Task instructions: Please output exactly the lines from the one containing "(379, 139) = (257, 147): pink" through the last line of the records, both included.

Source material:

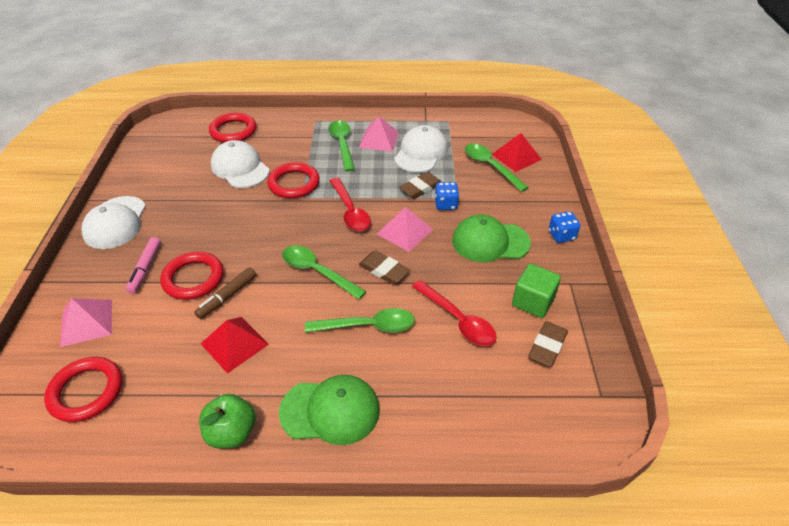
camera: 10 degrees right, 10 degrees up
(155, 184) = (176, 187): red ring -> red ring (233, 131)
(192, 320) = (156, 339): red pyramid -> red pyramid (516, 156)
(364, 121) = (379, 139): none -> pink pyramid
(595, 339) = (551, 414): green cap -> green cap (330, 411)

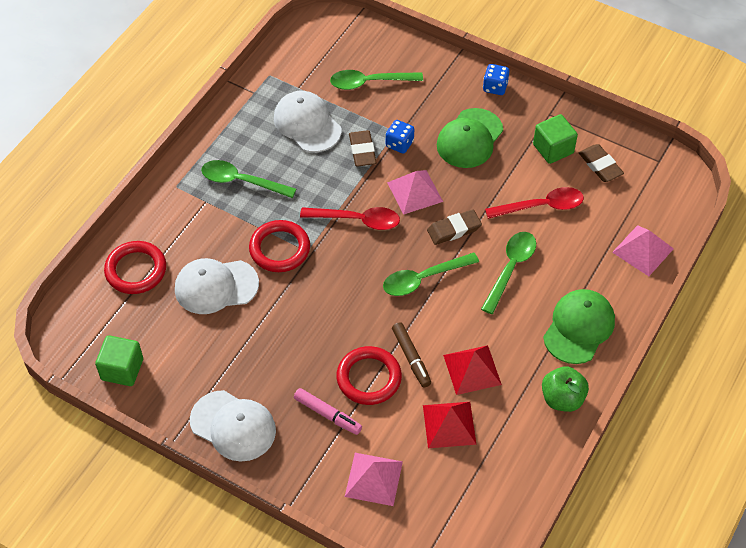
camera: 60 degrees left, 10 degrees up
(86, 391) = (460, 493): red ring -> none
(146, 156) = (122, 369): none -> green cube
(379, 139) = (257, 147): pink pyramid -> pink pyramid (643, 250)
(516, 156) = (369, 55): red pyramid -> red pyramid (449, 424)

Response for this exercise:
(379, 139) = (257, 147): pink pyramid -> pink pyramid (643, 250)
(516, 156) = (369, 55): red pyramid -> red pyramid (449, 424)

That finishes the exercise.